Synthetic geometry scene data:

════════════════════

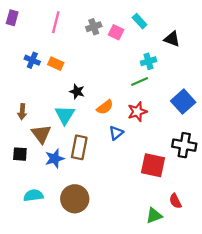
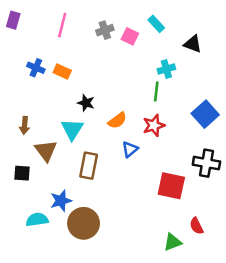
green line: (140, 81) -> (156, 92), turned -60
blue star: (55, 159) -> (61, 201), moved

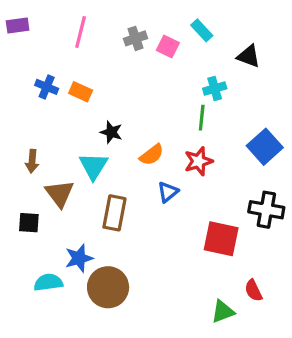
purple rectangle: (13, 20) -> (18, 26), turned 66

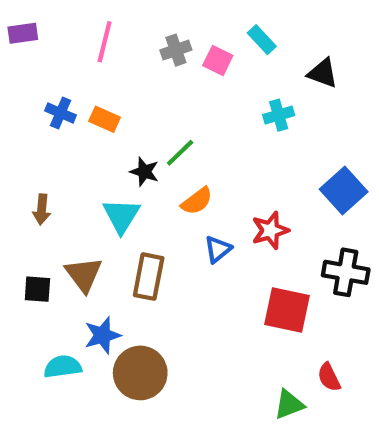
green line: (202, 118) -> (180, 153), moved, turned 40
red star: (199, 161) -> (270, 230), moved
brown triangle: (60, 194) -> (84, 274), moved

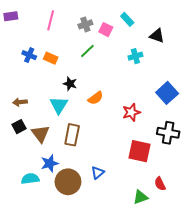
green line: (180, 153) -> (87, 51), moved
brown arrow: (42, 209) -> (20, 102), turned 80
blue triangle: (218, 249) -> (98, 173), moved
black square: (37, 289) -> (19, 127), moved, turned -32

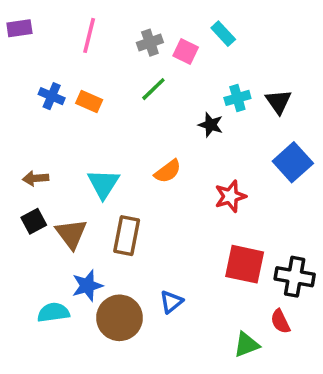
black triangle: (157, 36) -> (279, 102), moved, turned 35
black star: (70, 84) -> (211, 125), moved
black cross: (168, 133) -> (295, 277), moved

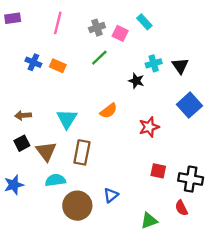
red square: (245, 264) -> (158, 171), size x0.6
blue star: (87, 286) -> (14, 185), moved
cyan semicircle: (53, 312) -> (55, 180), moved
green triangle: (246, 345) -> (149, 221), moved

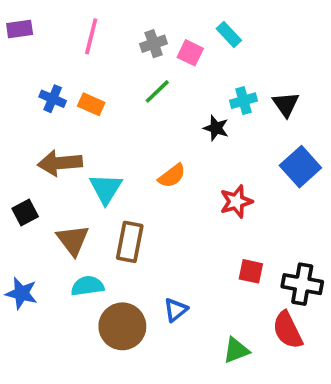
brown arrow: (23, 115) -> (60, 163), moved, size x1.6
black square: (22, 143) -> (25, 213), moved
blue star: (14, 185) -> (21, 293), turned 30
red semicircle: (181, 208) -> (288, 330), size x1.5

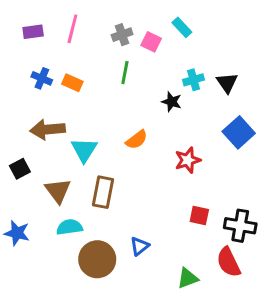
purple rectangle: (20, 29) -> (33, 32), moved
green line: (157, 91) -> (125, 73), turned -35

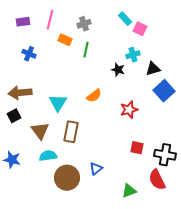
pink square: (151, 42) -> (140, 29), moved
orange rectangle: (72, 83) -> (65, 40), moved
black triangle: (227, 83) -> (153, 69), moved, turned 49
brown arrow: (48, 129) -> (20, 93), moved

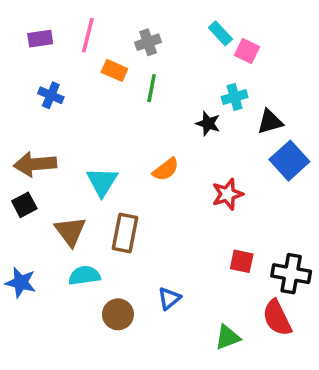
brown circle: (67, 178) -> (118, 314), size x0.7

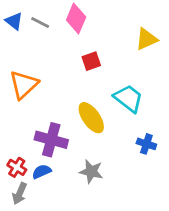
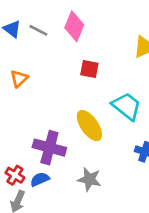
red square: (91, 61) -> (89, 69), turned 30
orange triangle: (24, 85) -> (19, 79), moved, size x0.6

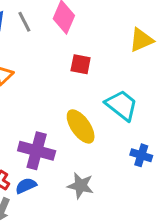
gray line: (38, 30) -> (24, 22), turned 36

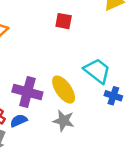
cyan trapezoid: (122, 105) -> (97, 71), moved
yellow ellipse: (81, 126) -> (64, 90), moved

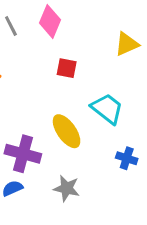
cyan trapezoid: (97, 71) -> (107, 109), moved
yellow ellipse: (64, 90) -> (67, 131), moved

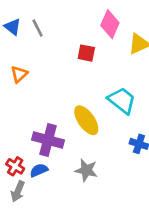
pink diamond: (50, 21) -> (110, 24), moved
red square: (67, 68) -> (86, 53), moved

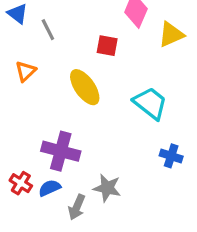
gray line: (38, 28) -> (48, 30), moved
yellow ellipse: (86, 120) -> (85, 87), moved
gray arrow: (18, 191) -> (77, 207), moved

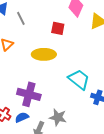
yellow ellipse: (85, 87) -> (44, 54), turned -55
cyan trapezoid: (150, 103) -> (79, 79), moved

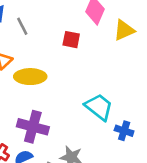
yellow ellipse: (44, 54) -> (30, 77), moved

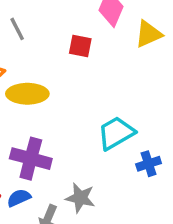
cyan trapezoid: (99, 107) -> (116, 133), turned -68
blue cross: (124, 131) -> (149, 164), turned -36

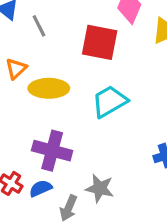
red square: (80, 46) -> (100, 42), size x1.6
cyan trapezoid: (116, 133) -> (110, 101), moved

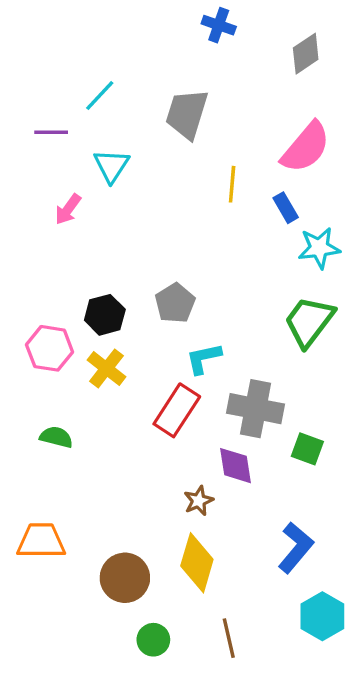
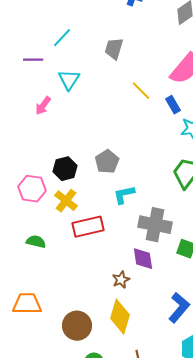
gray trapezoid: (187, 114) -> (114, 49), size x0.7
yellow line: (232, 184) -> (141, 91), turned -50
red rectangle: (177, 410) -> (88, 227), moved, turned 44

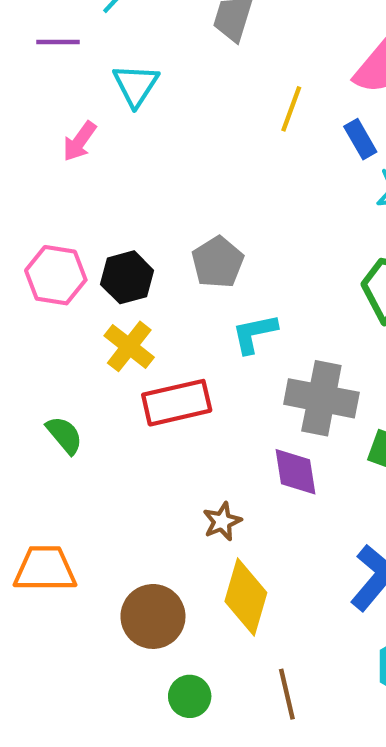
yellow line: (141, 91) -> (291, 109), turned 65
pink hexagon: (32, 189) -> (56, 275), moved
green semicircle: (36, 242) -> (64, 435), turned 36
brown star: (121, 280) -> (222, 521), moved

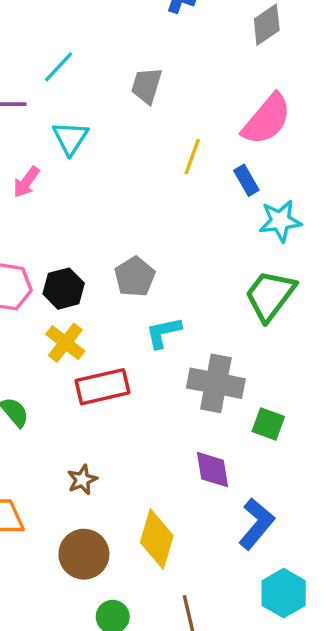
purple diamond: (296, 472) -> (213, 470), moved
brown star: (222, 521) -> (82, 480), moved

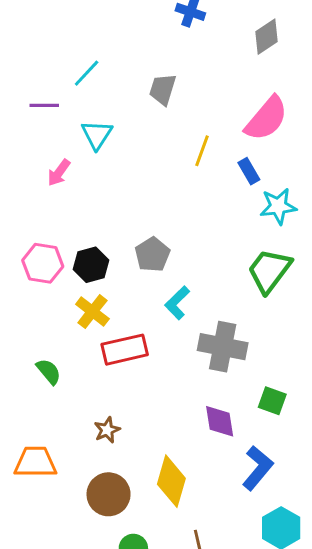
cyan L-shape: (163, 333) -> (177, 303), turned -32
green square: (268, 424) -> (272, 401), moved

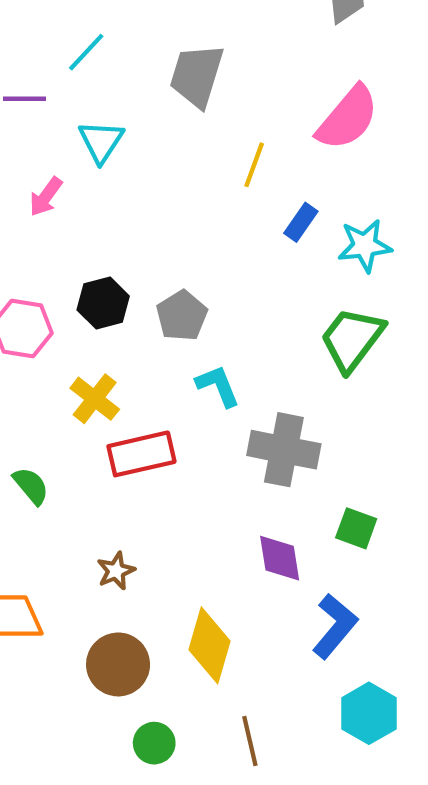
gray trapezoid: (163, 89) -> (197, 75), size x1.4
blue rectangle: (249, 171) -> (301, 222), moved, turned 65
black hexagon: (91, 265) -> (103, 303), moved
cyan L-shape: (177, 303) -> (218, 386), turned 112

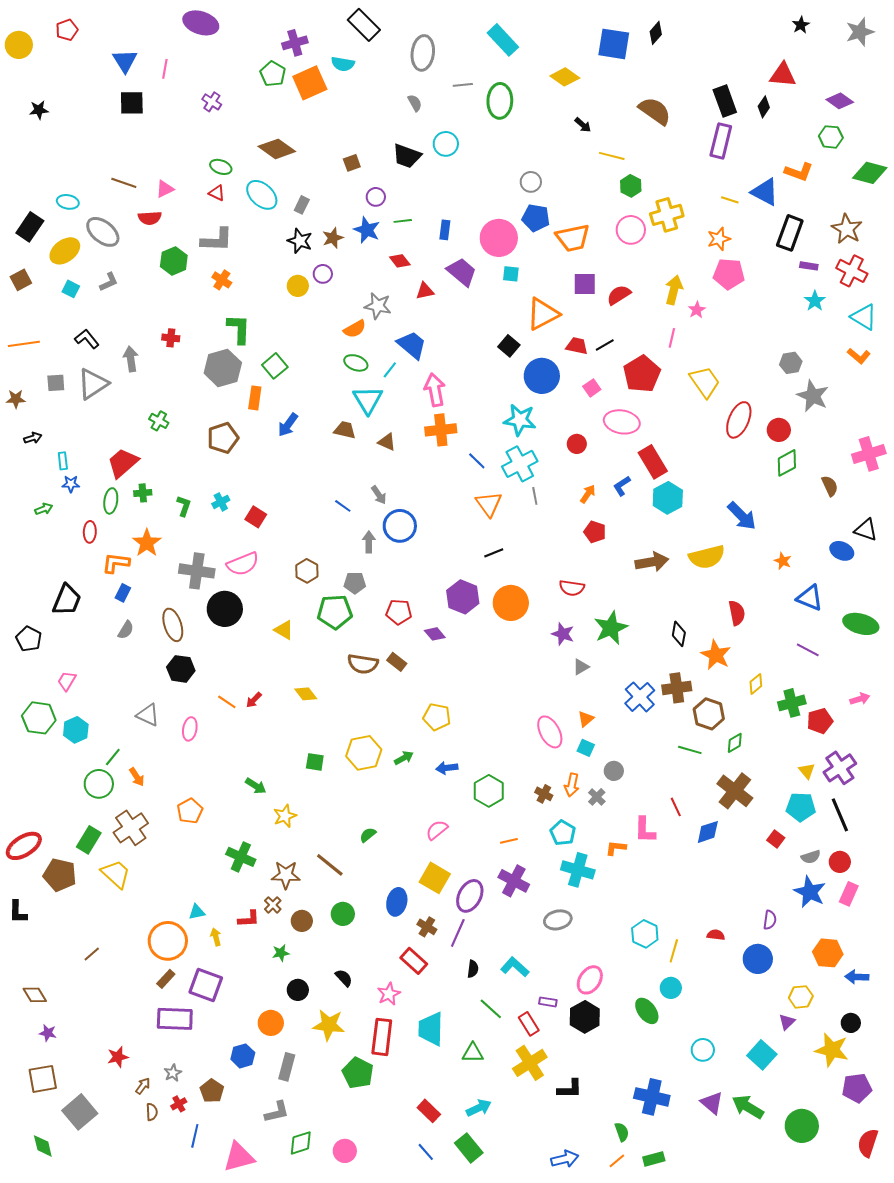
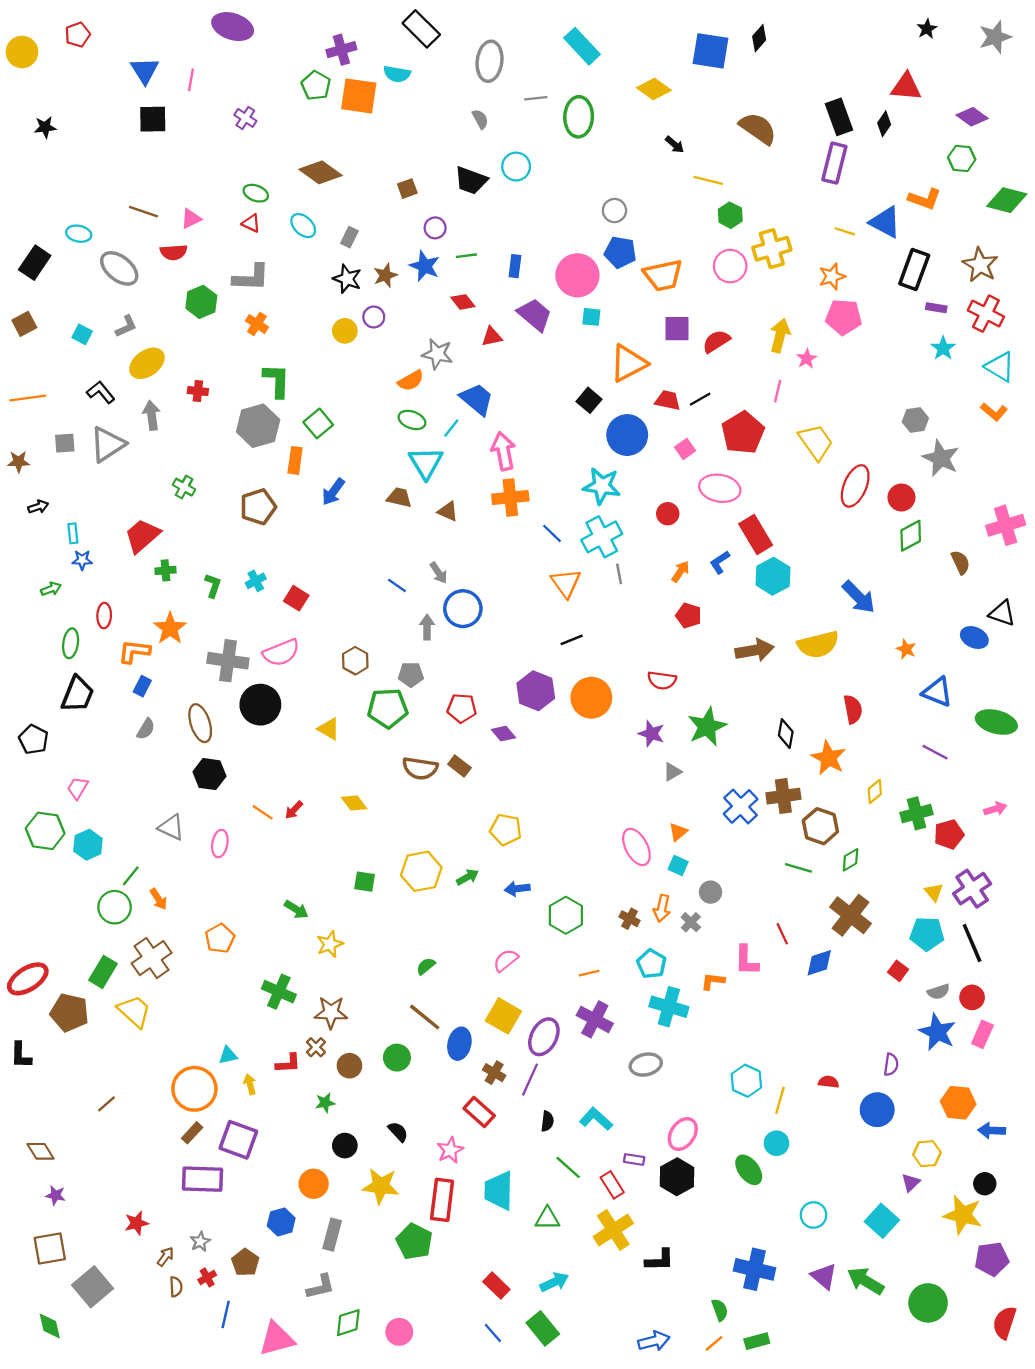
orange square: (310, 83) -> (359, 96), turned 32
cyan ellipse: (262, 195) -> (303, 226), size x0.7
yellow ellipse: (65, 251) -> (147, 363), moved
green ellipse: (111, 501) -> (71, 643), moved
brown line: (330, 865) -> (425, 1017), moved

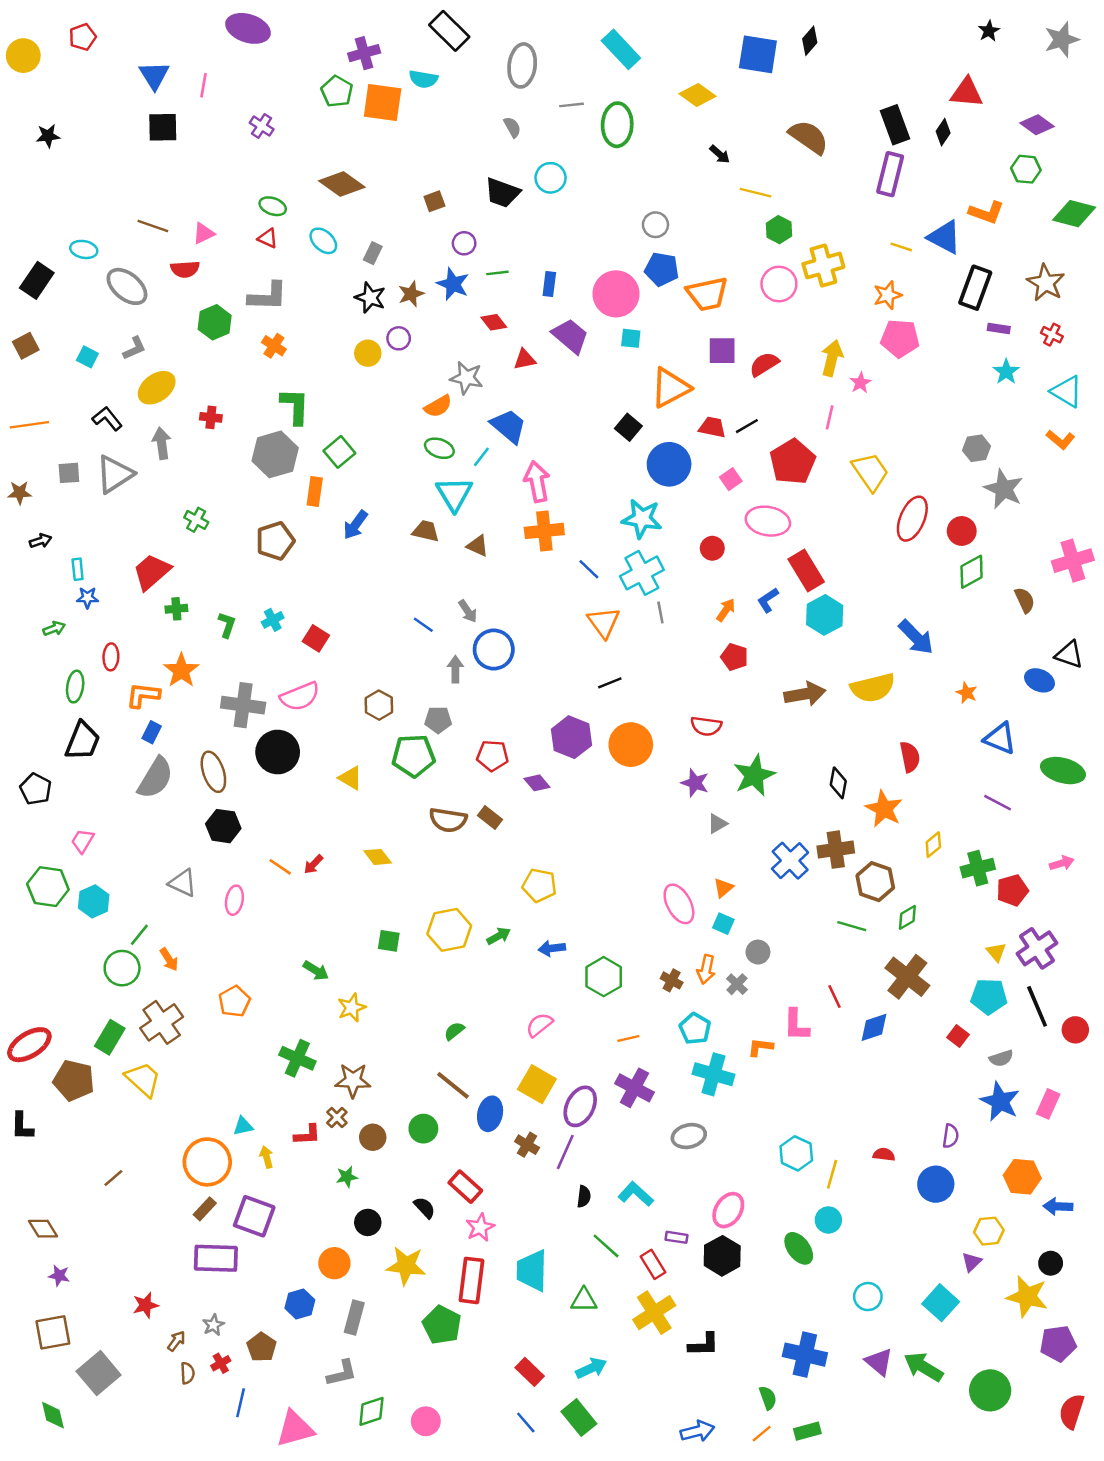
red cross: (986, 314) -> (1052, 335), size x0.6
gray semicircle: (146, 729) -> (155, 778), size x1.8
red circle: (972, 997) -> (1075, 1030), moved
red rectangle: (479, 1112) -> (465, 1187), moved

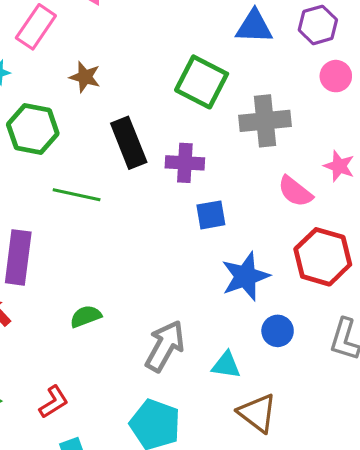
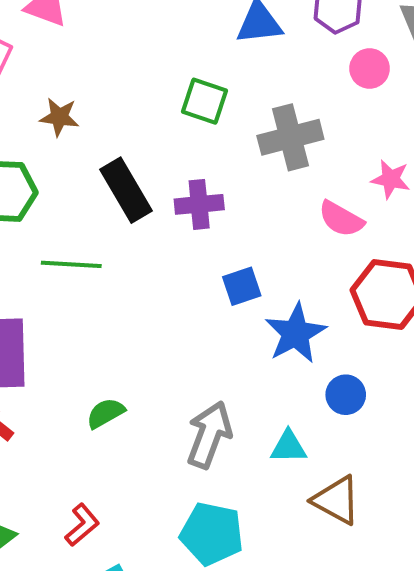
green square: (202, 82) -> (205, 101), size x0.7
blue square: (211, 215) -> (242, 286), moved

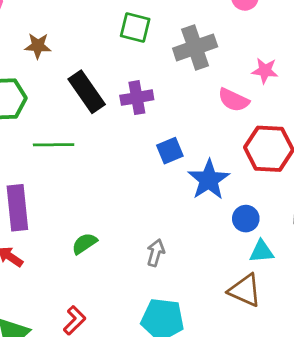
gray arrow: (209, 435) -> (156, 253), size x0.6
cyan triangle: (288, 447) -> (262, 251), moved

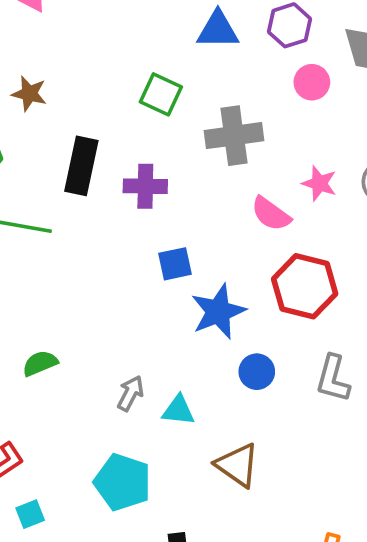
black rectangle: (87, 92) -> (81, 166), turned 36
cyan triangle: (262, 251) -> (178, 410), moved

════════════════════

Task requirements –
Where does the word "semicircle" appear in the records above? Return every line that holds it.

Written response –
cyan semicircle: (53, 312) -> (55, 180), moved
red semicircle: (181, 208) -> (288, 330), size x1.5
green semicircle: (36, 242) -> (64, 435), turned 36
gray semicircle: (146, 729) -> (155, 778), size x1.8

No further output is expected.